**THE DATA**

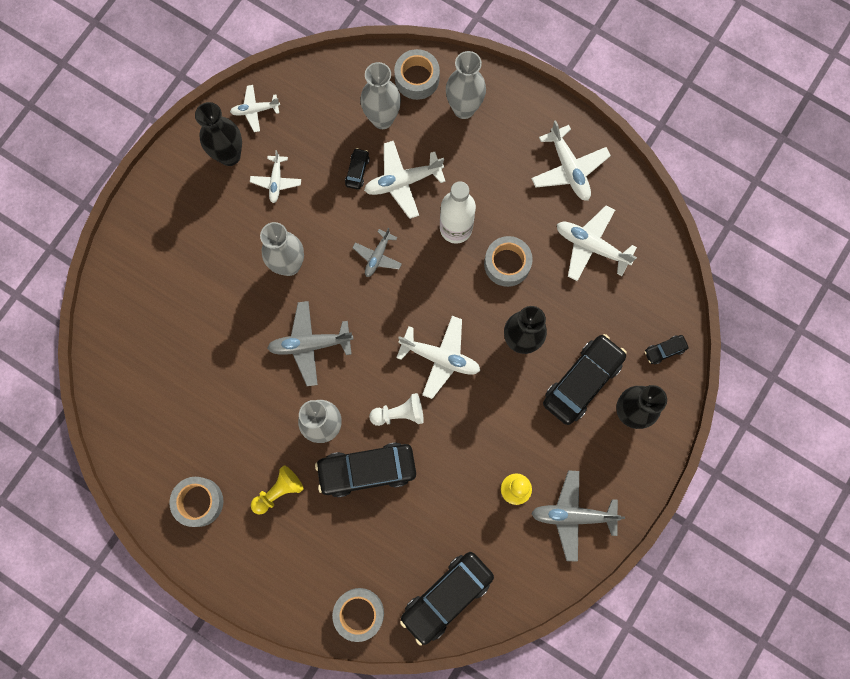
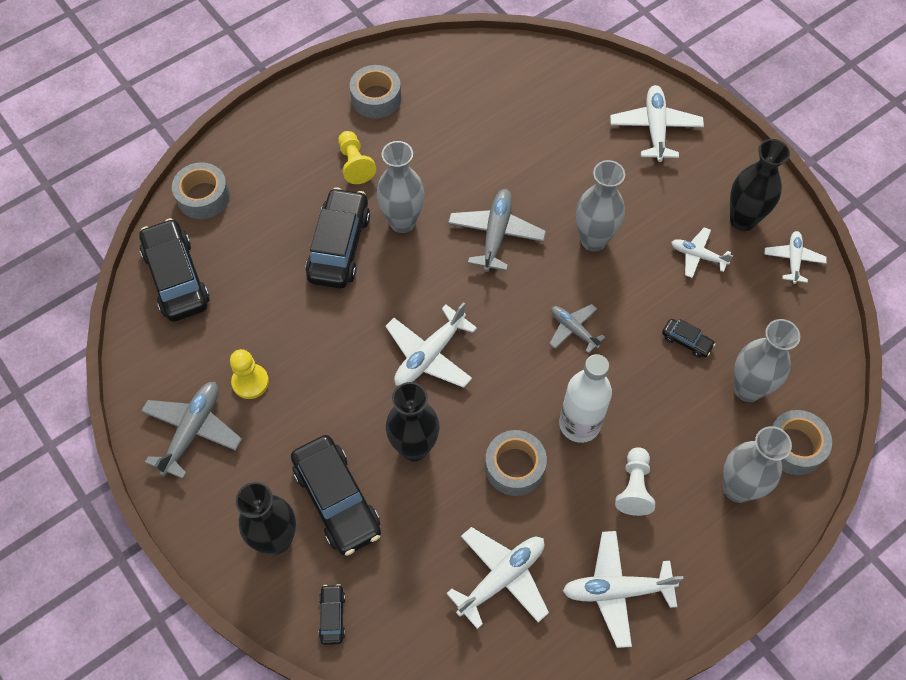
camera: 110 degrees right, 15 degrees down
(399, 413) = (385, 295): white pawn -> white pawn (634, 487)
(403, 181) = (658, 385): white plane -> white plane (655, 128)

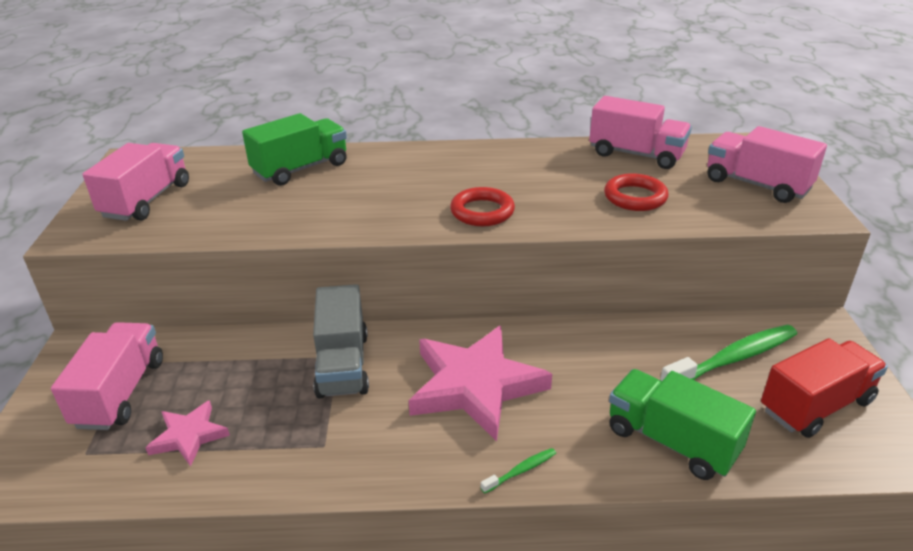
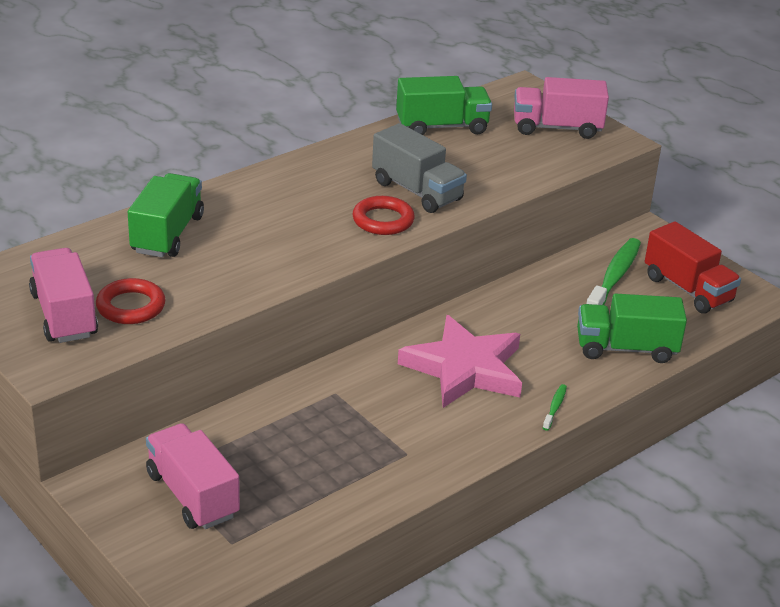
camera: 40 degrees left, 0 degrees up
(189, 436) = (297, 494): pink star -> none
(343, 364) = (348, 396): grey truck -> grey truck (417, 191)
(635, 197) = (483, 168): red ring -> red ring (131, 306)
(636, 154) = (442, 127): pink truck -> green truck
(815, 405) = (687, 289): red truck -> red truck turned 120 degrees clockwise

**TASK PROMPT**
Reproduce each line in the listing above that mentions the string "degrees".

**RESPONSE**
camera: 110 degrees right, 15 degrees down
camera: 40 degrees left, 0 degrees up
(815, 405) = (687, 289): red truck -> red truck turned 120 degrees clockwise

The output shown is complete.